Your goal: Although the material holds pictures, none belong in the copy; transcribe exactly, and only, the lines from the one with "[(40,160),(48,161),(49,148),(41,146),(40,160)]" through the end.

::::

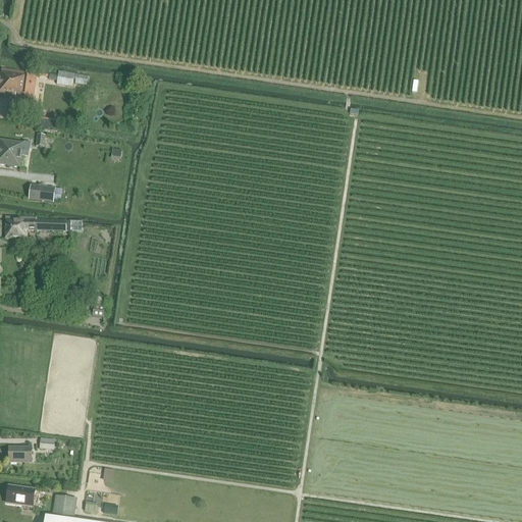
[(0,92),(15,95),(14,104),(31,107),(36,76),(25,74),(25,72),(1,68),(0,76),(0,92)]
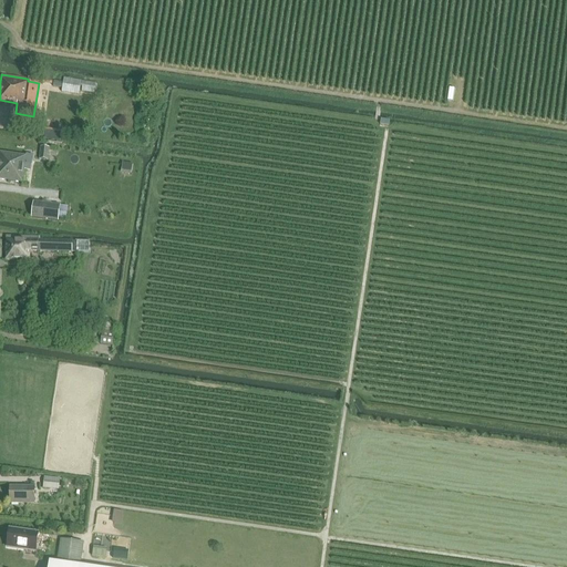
[(64,79),(61,92),(79,95),(80,91),(94,93),(96,84),(64,79)]
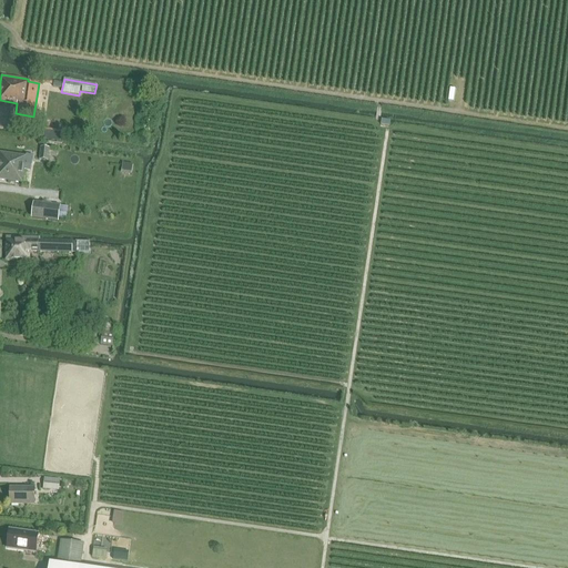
[(40,160),(48,161),(49,148),(41,146),(40,160)]
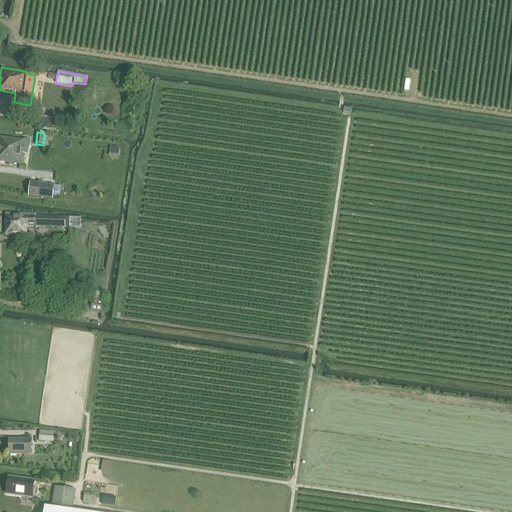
[(27,148),(28,141),(0,137),(0,161),(20,164),(23,148),(27,148)]
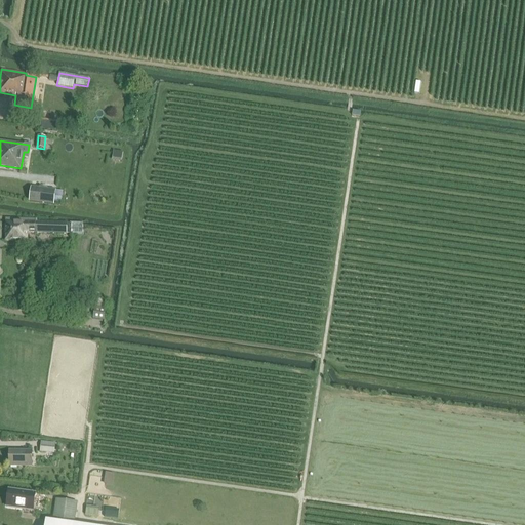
[(52,205),(54,191),(39,188),(37,202),(52,205)]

::::

Solution below:
[(40,160),(48,161),(49,148),(41,146),(40,160)]
[(27,148),(28,141),(0,137),(0,161),(20,164),(23,148),(27,148)]
[(52,205),(54,191),(39,188),(37,202),(52,205)]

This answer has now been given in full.